* [Aim of the task]: Copy each of the following entries back without change.

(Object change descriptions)
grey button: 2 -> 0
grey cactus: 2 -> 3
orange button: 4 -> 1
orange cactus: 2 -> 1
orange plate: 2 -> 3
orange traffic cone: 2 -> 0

* [Solution for this task]:
grey button: 2 -> 0
grey cactus: 2 -> 3
orange button: 4 -> 1
orange cactus: 2 -> 1
orange plate: 2 -> 3
orange traffic cone: 2 -> 0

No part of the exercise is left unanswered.